__Problem__. Read the data below line by line and copy each one with "stairs" in it.

__Data in this exercise__.
========================================================================

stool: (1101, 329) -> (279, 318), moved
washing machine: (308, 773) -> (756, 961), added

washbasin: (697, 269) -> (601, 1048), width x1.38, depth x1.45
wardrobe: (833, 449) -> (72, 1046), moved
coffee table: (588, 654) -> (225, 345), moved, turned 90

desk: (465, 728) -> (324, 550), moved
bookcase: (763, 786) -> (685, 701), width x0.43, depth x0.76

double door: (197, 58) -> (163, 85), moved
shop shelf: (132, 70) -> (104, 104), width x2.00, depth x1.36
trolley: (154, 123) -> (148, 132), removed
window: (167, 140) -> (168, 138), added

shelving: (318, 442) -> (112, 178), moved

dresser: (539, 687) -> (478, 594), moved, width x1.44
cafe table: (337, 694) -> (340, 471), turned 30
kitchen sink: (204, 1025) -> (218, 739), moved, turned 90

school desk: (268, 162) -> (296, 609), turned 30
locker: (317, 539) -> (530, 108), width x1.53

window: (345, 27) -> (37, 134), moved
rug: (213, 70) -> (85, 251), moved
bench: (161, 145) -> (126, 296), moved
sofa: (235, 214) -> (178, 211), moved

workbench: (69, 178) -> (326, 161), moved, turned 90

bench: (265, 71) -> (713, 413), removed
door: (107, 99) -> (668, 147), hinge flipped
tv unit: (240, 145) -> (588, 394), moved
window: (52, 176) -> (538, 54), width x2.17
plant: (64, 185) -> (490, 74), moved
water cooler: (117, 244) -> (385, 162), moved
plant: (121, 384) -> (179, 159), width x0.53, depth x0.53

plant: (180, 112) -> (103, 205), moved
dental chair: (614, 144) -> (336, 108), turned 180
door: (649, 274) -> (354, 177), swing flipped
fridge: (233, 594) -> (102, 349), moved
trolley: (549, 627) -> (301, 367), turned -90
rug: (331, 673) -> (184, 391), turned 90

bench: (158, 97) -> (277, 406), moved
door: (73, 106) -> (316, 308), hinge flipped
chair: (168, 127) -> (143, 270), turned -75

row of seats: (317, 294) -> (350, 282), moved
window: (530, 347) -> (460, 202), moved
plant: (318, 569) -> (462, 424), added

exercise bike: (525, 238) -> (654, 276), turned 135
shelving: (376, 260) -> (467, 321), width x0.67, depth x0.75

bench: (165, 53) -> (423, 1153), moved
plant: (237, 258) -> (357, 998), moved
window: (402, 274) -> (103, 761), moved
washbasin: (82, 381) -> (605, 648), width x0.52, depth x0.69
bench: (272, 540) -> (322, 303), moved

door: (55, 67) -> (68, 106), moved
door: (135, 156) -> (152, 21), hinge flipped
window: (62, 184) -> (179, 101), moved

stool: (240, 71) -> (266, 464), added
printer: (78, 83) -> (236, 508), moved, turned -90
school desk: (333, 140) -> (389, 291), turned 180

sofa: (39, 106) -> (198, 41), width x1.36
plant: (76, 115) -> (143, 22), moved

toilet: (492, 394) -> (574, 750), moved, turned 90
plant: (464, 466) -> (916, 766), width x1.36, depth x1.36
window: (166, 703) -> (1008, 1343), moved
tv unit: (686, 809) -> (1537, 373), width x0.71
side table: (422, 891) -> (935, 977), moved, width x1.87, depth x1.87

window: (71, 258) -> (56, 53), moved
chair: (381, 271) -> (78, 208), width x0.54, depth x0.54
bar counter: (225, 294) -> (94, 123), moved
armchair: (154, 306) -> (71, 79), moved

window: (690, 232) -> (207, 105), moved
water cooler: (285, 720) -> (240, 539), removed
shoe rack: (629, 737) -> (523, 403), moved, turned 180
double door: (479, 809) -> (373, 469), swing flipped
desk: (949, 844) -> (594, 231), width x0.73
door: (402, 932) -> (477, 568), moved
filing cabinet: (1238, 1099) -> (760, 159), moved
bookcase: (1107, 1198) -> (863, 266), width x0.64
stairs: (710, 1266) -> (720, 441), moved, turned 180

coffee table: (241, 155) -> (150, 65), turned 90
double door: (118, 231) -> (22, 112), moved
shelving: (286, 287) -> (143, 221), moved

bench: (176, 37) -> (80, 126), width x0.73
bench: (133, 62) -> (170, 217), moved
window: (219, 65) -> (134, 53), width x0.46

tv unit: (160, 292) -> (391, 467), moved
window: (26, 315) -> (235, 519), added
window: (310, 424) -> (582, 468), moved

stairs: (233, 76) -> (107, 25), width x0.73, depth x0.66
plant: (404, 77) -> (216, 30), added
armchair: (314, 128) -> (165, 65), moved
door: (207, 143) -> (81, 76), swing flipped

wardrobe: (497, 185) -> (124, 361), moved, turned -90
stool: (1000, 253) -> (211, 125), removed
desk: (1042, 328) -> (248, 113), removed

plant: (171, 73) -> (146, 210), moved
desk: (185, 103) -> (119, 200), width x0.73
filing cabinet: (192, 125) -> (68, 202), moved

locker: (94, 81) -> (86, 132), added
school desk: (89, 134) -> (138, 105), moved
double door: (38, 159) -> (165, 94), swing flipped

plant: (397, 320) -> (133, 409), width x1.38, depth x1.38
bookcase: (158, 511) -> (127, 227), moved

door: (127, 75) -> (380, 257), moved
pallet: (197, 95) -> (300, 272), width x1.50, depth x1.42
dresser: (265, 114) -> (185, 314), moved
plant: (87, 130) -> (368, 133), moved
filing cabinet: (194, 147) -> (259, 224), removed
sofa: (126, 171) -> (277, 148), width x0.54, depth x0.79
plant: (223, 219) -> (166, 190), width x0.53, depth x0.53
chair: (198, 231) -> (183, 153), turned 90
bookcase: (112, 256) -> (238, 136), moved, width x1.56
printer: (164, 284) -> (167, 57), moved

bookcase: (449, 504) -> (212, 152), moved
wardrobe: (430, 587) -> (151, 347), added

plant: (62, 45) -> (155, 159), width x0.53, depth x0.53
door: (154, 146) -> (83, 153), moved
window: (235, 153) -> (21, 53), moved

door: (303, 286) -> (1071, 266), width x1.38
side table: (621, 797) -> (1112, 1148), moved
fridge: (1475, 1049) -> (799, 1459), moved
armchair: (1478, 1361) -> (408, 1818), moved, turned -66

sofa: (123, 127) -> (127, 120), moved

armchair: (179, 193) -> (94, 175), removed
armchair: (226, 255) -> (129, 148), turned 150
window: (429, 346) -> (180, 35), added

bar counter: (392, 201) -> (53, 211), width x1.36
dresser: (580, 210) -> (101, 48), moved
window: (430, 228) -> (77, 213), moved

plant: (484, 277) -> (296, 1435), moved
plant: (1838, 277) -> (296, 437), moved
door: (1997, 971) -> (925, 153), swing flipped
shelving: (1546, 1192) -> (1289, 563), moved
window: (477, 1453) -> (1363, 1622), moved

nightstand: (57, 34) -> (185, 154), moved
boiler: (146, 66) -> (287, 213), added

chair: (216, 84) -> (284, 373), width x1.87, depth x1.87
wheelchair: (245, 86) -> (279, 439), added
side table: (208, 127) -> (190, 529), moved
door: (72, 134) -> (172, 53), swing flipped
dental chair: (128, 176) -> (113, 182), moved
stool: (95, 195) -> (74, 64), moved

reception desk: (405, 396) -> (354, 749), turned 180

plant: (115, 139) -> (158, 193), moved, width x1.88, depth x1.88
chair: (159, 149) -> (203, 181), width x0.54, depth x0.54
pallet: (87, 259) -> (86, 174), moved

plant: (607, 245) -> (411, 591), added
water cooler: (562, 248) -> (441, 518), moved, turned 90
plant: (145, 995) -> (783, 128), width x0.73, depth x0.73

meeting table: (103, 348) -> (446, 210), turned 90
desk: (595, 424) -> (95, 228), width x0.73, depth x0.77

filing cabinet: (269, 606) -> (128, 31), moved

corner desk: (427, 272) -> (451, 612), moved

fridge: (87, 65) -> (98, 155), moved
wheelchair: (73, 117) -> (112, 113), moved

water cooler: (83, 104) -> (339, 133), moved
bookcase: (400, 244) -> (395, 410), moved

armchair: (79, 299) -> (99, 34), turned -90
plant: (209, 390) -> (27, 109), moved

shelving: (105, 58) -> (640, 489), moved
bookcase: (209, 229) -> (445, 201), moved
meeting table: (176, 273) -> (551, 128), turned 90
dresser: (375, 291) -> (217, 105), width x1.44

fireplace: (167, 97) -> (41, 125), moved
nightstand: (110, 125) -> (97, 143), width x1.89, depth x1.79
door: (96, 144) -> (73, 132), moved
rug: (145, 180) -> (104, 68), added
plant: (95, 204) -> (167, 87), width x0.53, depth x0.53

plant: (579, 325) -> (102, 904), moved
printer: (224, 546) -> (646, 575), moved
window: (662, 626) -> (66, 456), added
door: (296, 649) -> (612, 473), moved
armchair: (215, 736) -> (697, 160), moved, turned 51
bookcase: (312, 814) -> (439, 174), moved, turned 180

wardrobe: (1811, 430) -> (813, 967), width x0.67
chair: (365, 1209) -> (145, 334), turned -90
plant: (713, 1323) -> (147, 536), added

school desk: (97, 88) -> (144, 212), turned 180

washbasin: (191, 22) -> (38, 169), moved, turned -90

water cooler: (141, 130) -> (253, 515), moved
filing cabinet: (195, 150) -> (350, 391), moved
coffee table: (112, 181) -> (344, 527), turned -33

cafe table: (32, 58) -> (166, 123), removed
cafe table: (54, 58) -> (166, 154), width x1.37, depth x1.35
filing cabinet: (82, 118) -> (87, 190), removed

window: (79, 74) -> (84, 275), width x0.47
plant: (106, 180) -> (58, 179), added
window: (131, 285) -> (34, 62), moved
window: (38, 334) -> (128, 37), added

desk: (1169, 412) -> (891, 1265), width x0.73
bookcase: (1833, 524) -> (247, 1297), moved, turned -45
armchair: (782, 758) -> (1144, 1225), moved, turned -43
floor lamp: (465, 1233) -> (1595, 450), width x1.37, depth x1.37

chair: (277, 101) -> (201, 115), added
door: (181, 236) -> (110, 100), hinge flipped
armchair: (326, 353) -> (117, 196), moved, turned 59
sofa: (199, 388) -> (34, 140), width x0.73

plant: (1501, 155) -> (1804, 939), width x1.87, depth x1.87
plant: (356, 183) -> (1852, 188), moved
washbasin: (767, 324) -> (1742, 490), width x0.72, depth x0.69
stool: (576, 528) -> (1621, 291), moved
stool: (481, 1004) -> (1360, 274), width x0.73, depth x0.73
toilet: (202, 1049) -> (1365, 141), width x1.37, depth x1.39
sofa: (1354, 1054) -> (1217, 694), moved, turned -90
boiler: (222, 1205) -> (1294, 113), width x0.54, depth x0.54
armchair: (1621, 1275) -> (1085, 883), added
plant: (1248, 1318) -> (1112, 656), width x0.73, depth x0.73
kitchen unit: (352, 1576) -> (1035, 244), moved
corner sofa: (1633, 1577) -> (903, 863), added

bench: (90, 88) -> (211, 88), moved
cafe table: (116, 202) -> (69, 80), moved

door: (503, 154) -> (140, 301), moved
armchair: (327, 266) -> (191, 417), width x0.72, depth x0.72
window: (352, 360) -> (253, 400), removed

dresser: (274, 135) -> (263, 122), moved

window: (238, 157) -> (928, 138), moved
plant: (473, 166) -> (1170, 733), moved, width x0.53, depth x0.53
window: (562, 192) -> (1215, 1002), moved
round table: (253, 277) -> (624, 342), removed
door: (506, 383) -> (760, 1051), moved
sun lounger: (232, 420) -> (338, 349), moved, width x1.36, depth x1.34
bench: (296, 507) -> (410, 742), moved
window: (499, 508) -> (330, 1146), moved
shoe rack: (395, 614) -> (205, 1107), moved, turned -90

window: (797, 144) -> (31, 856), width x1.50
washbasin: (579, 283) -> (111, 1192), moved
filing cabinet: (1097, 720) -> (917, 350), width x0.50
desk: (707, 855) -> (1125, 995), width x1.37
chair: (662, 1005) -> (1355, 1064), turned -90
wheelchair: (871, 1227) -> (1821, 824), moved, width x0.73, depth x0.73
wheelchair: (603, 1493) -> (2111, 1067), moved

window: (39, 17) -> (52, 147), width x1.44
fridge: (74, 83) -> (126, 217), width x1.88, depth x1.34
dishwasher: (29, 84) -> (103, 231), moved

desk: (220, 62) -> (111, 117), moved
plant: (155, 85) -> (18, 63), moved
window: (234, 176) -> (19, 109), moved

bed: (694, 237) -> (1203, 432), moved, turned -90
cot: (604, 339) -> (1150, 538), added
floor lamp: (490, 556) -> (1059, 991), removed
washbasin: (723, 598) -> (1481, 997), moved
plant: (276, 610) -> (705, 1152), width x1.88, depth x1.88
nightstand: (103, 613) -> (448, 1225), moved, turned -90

========================================================================

__Output of the exercise__.
stairs: (710, 1266) -> (720, 441), moved, turned 180
stairs: (233, 76) -> (107, 25), width x0.73, depth x0.66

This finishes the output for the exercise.